# WHAT YOU NEED TO DO:
Your answer must be an exact retyping of the line containing "R101: 27k (GND, N2) -> 1.5k (GND, N2)" and every line after it through the end of the records below, with no pictures and nothing else.

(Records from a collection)
[Start of section]

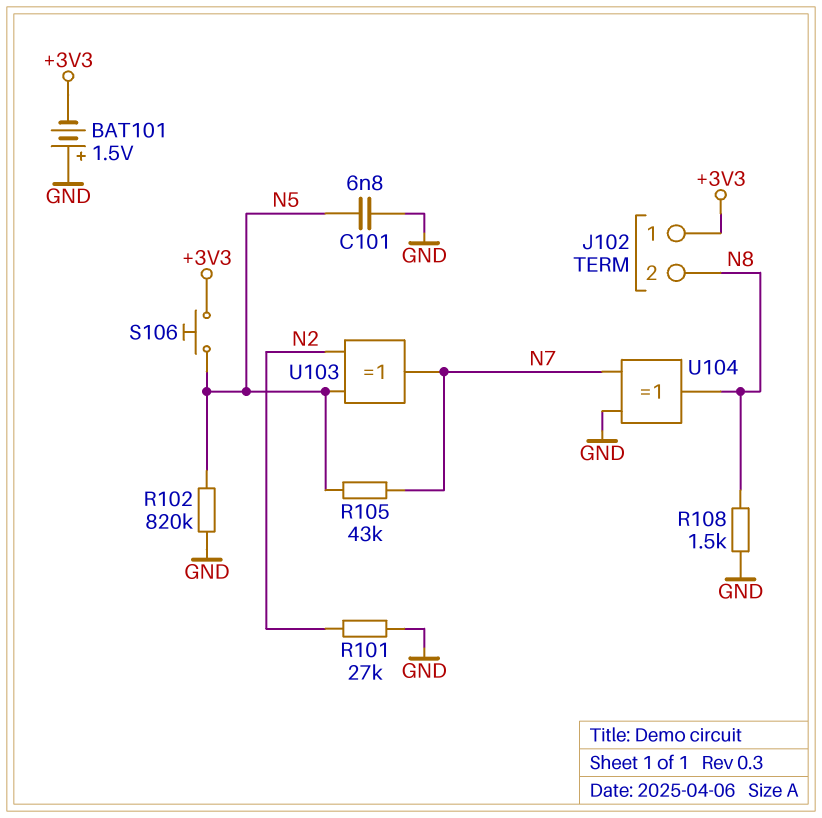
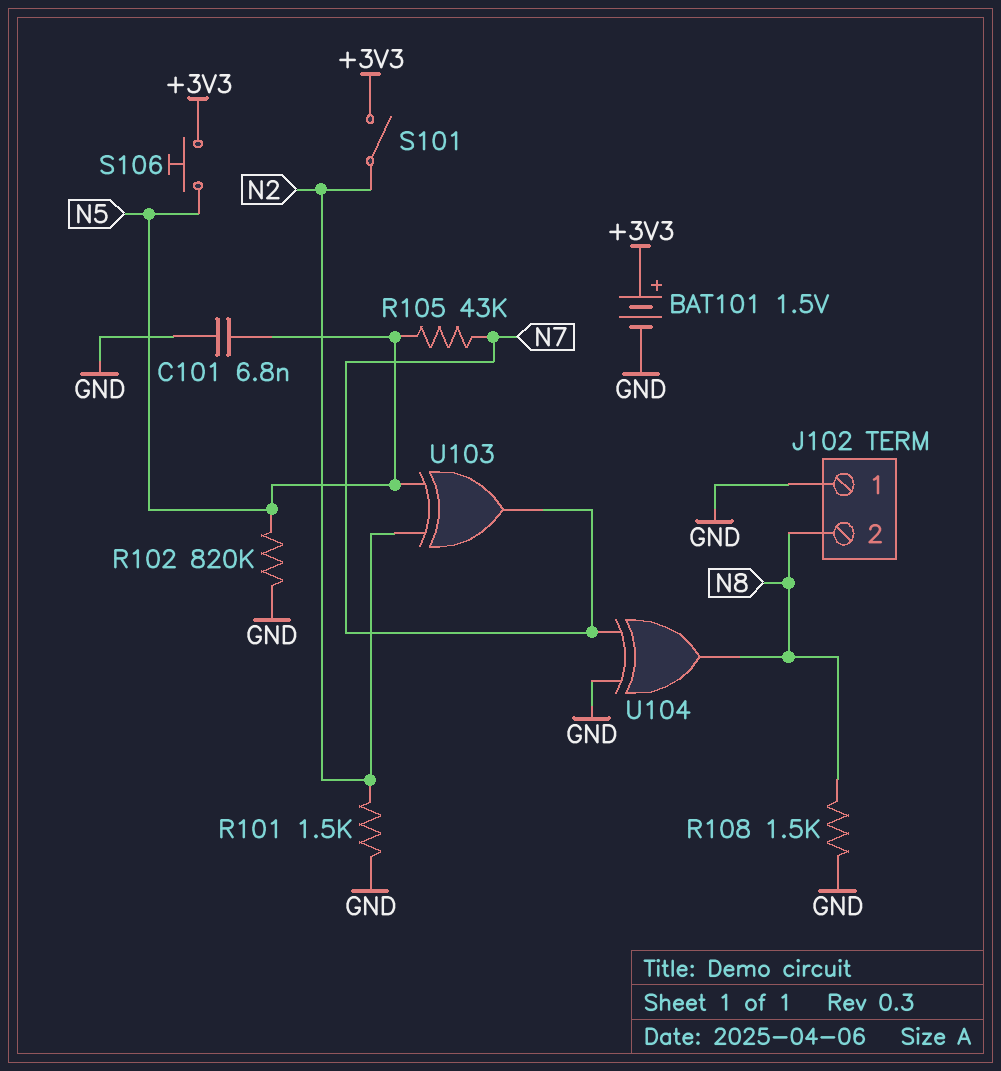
BAT101: 1.5V (plus GND, minus +3V3) -> 1.5V (plus +3V3, minus GND)
J102 pin 1: +3V3 -> GND
R101: 27k (GND, N2) -> 1.5k (GND, N2)
S101: none -> switch (+3V3, N2)

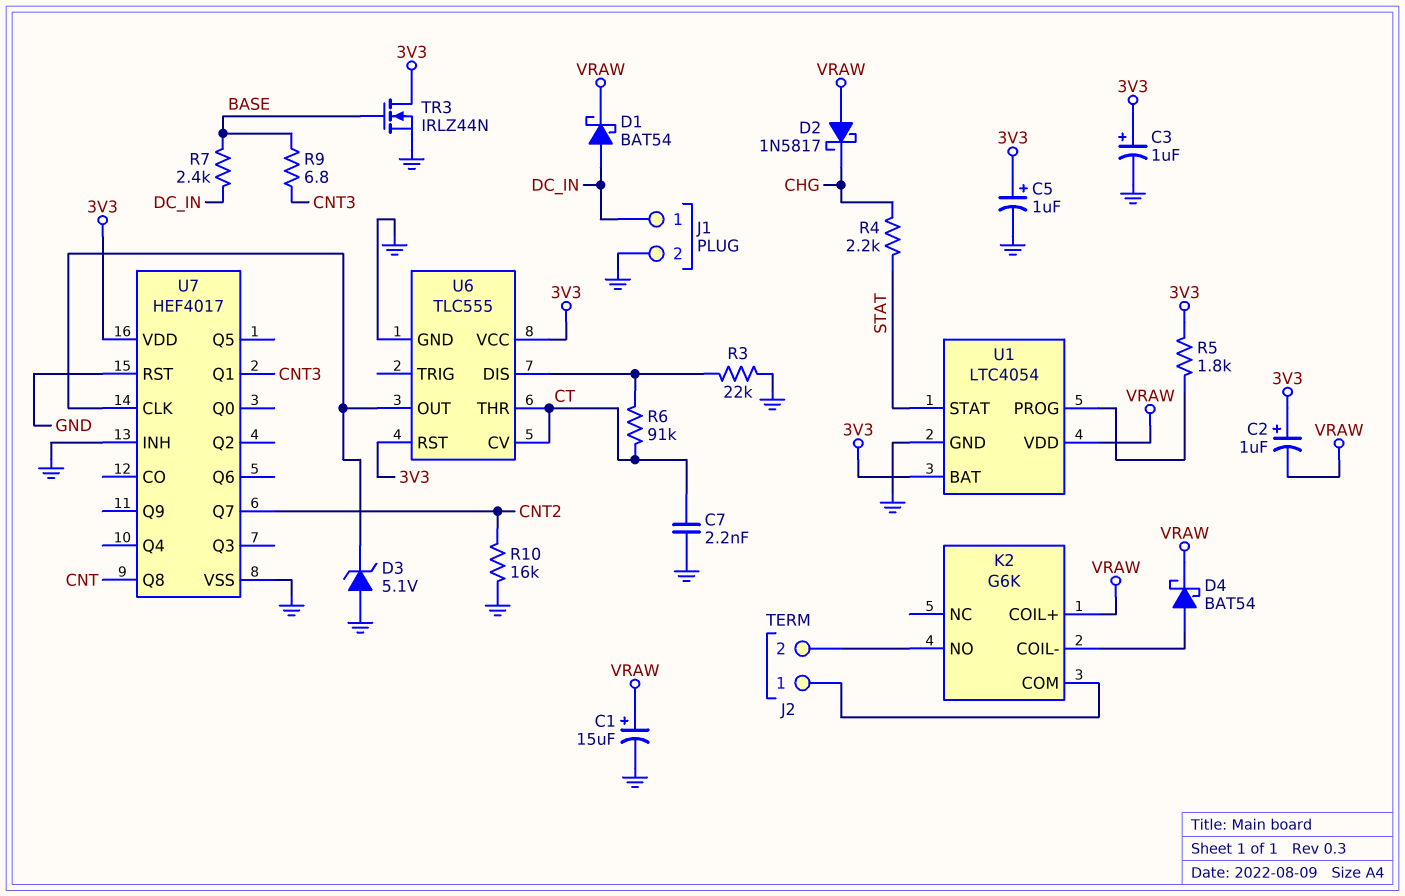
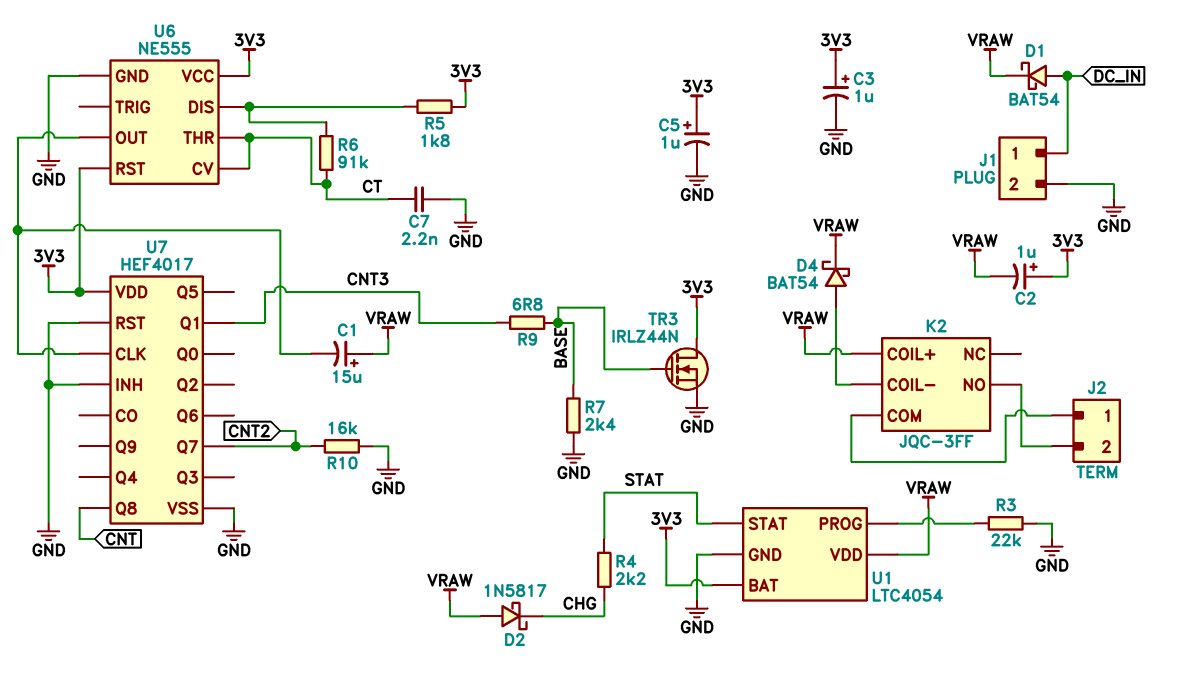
C1: 15uF (plus VRAW, minus GND) -> 15uF (plus VRAW, minus U6/OUT)
D3: zener 5.1V (A GND, K U6/OUT) -> none
K2: G6K -> JQC-3FF
R3: 22k (GND, U6/DIS) -> 22k (GND, U1/PROG)
R5: 1.8k (3V3, U1/PROG) -> 1.8k (3V3, U6/DIS)
R7: 2.4k (BASE, DC_IN) -> 2.4k (BASE, GND)
U6: TLC555 -> NE555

[End of section]

# SOLUTION FOR THIS PROBLEM:
R101: 27k (GND, N2) -> 1.5k (GND, N2)
S101: none -> switch (+3V3, N2)

C1: 15uF (plus VRAW, minus GND) -> 15uF (plus VRAW, minus U6/OUT)
D3: zener 5.1V (A GND, K U6/OUT) -> none
K2: G6K -> JQC-3FF
R3: 22k (GND, U6/DIS) -> 22k (GND, U1/PROG)
R5: 1.8k (3V3, U1/PROG) -> 1.8k (3V3, U6/DIS)
R7: 2.4k (BASE, DC_IN) -> 2.4k (BASE, GND)
U6: TLC555 -> NE555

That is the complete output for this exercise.